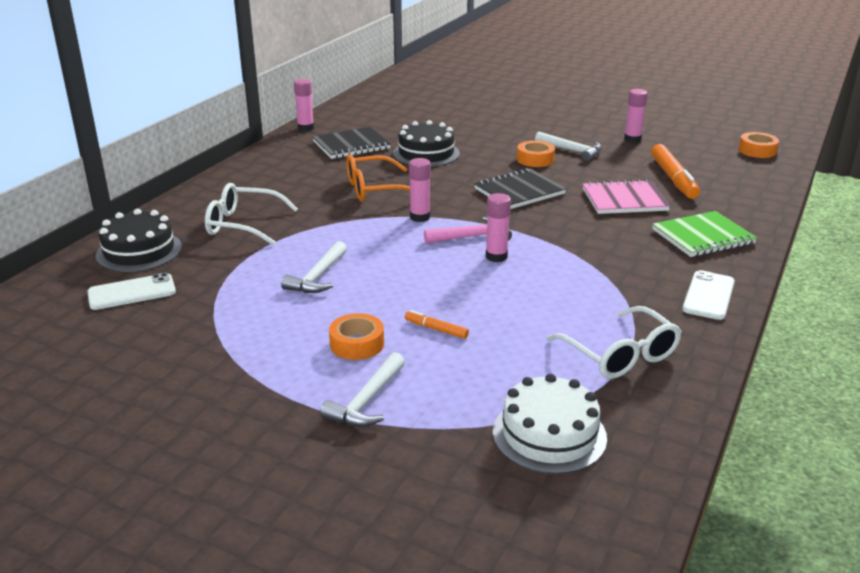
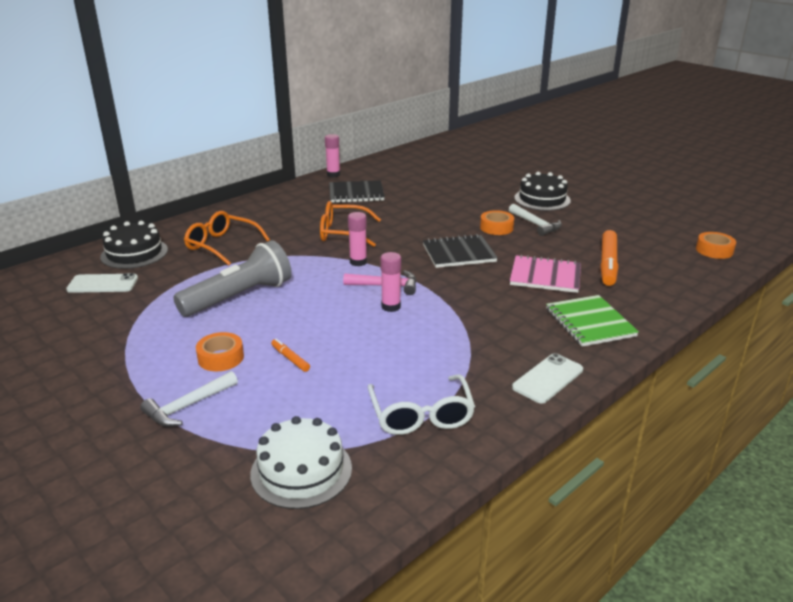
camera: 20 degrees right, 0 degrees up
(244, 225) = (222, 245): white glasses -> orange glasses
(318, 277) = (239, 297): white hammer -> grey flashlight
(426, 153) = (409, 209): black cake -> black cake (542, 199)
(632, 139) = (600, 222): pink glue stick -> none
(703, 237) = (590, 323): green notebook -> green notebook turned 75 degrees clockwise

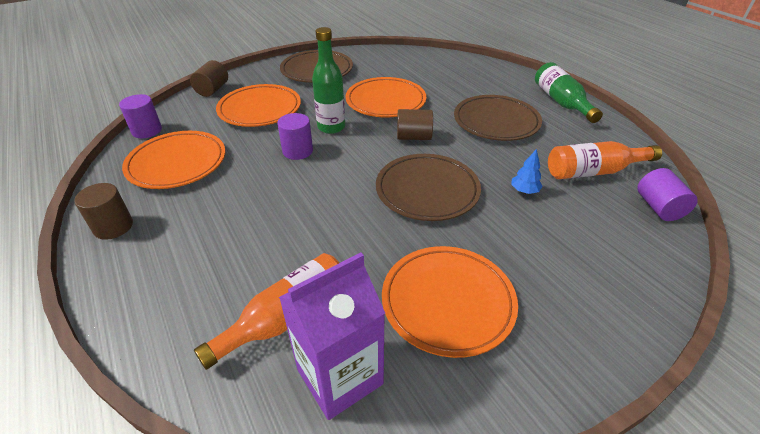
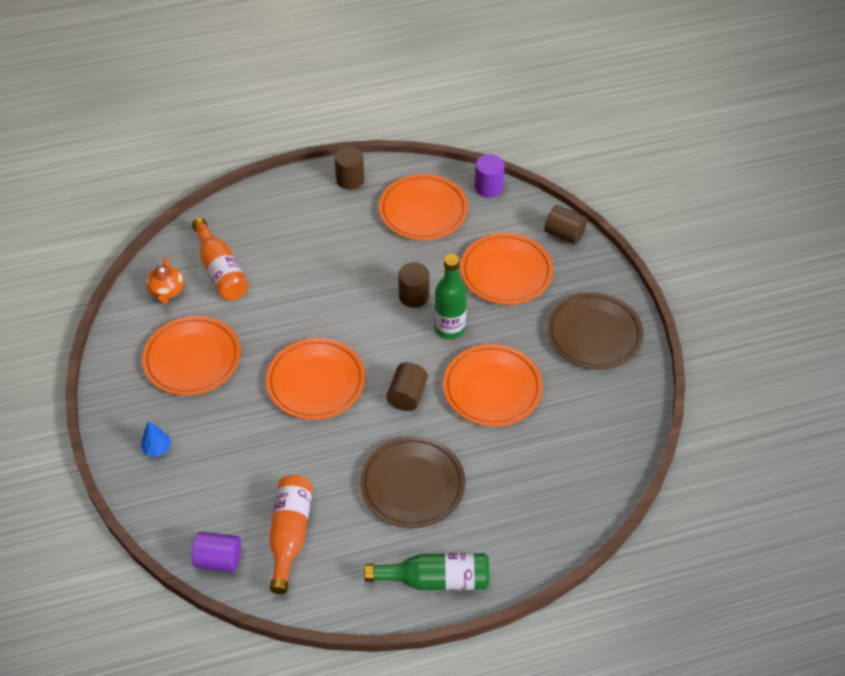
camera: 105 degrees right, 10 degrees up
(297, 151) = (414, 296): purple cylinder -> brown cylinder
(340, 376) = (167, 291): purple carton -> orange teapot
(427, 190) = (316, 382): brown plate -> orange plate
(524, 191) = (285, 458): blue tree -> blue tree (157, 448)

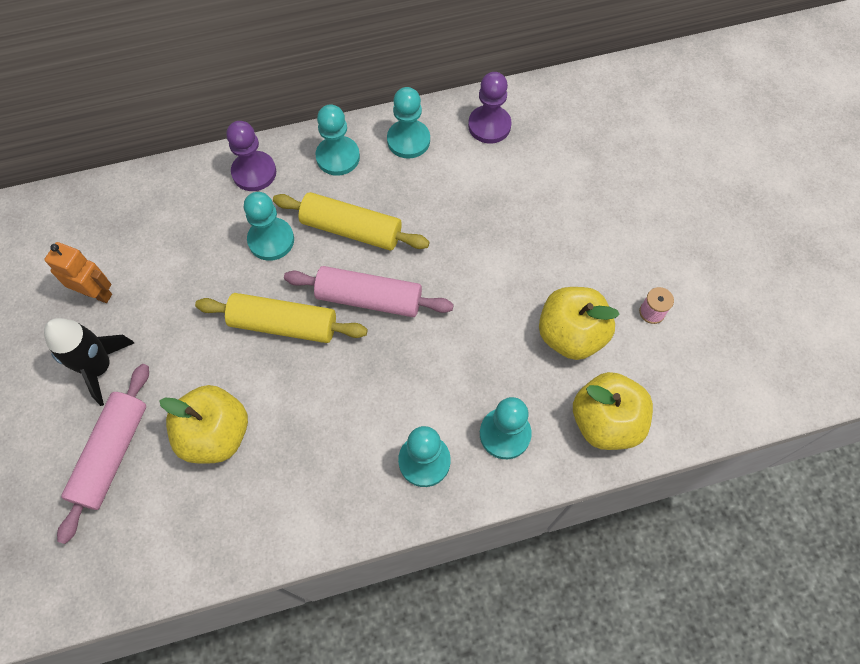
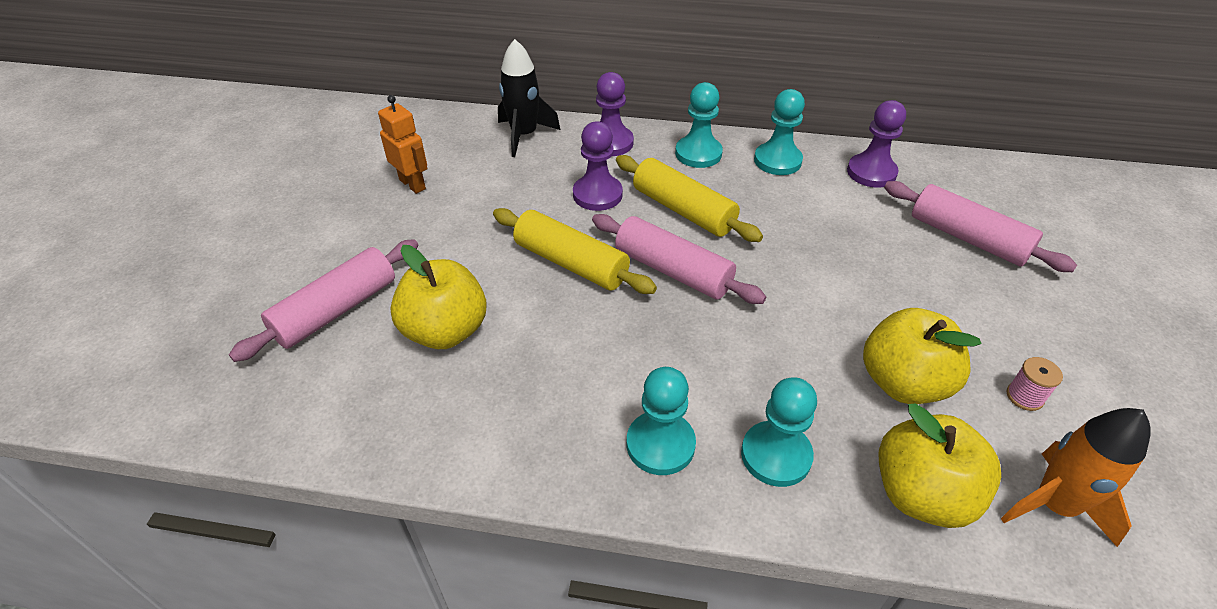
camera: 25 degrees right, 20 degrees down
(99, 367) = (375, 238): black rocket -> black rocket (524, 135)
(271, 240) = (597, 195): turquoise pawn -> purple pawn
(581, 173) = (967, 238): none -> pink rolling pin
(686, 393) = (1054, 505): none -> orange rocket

...

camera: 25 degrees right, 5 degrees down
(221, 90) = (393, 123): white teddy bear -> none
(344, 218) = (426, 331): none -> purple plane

--

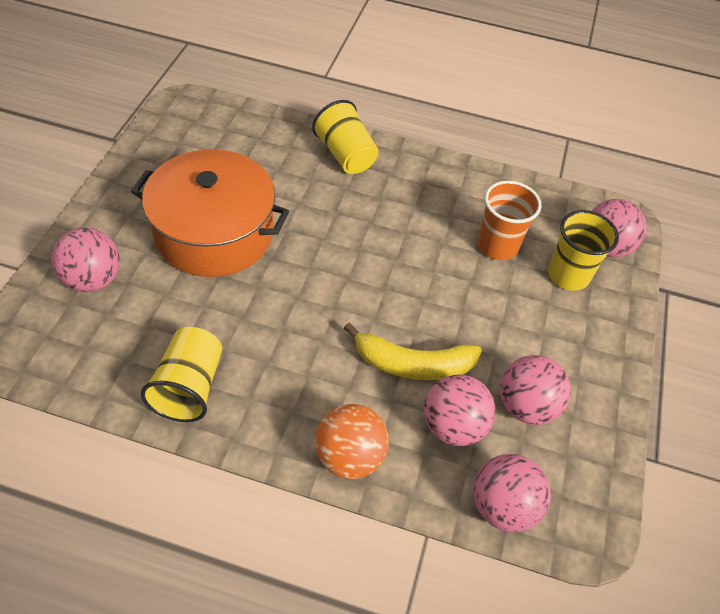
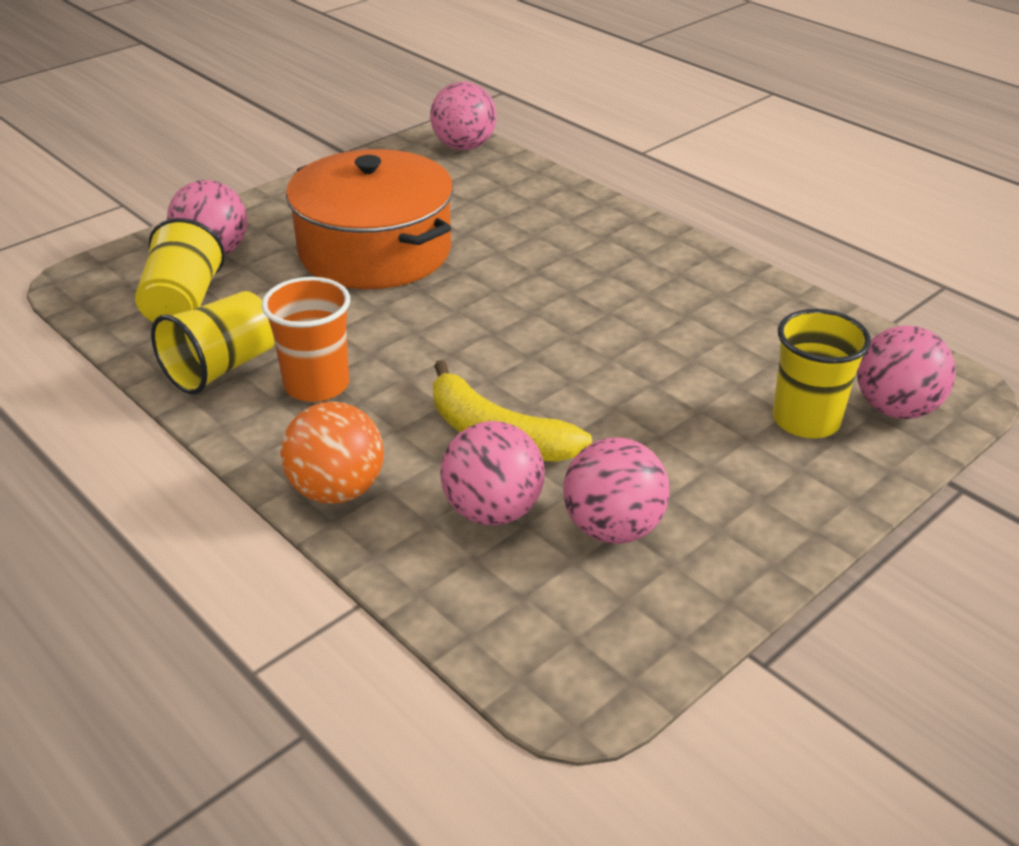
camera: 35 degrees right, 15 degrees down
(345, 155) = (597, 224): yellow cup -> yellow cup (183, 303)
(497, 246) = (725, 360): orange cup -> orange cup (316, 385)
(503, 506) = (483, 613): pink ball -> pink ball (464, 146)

* **GOAL OF THE EXERCISE**: Quote the lines above exactly, starting with the one that has "(244, 225) = (222, 245): white" and ending with the one that has "(686, 393) = (1054, 505): none"; drop the pictures and include nothing else.

* **PROBLEM SOLUTION**:
(244, 225) = (222, 245): white glasses -> orange glasses
(318, 277) = (239, 297): white hammer -> grey flashlight
(426, 153) = (409, 209): black cake -> black cake (542, 199)
(632, 139) = (600, 222): pink glue stick -> none
(703, 237) = (590, 323): green notebook -> green notebook turned 75 degrees clockwise

camera: 105 degrees right, 10 degrees up
(297, 151) = (414, 296): purple cylinder -> brown cylinder
(340, 376) = (167, 291): purple carton -> orange teapot
(427, 190) = (316, 382): brown plate -> orange plate
(524, 191) = (285, 458): blue tree -> blue tree (157, 448)

camera: 25 degrees right, 20 degrees down
(99, 367) = (375, 238): black rocket -> black rocket (524, 135)
(271, 240) = (597, 195): turquoise pawn -> purple pawn
(581, 173) = (967, 238): none -> pink rolling pin
(686, 393) = (1054, 505): none -> orange rocket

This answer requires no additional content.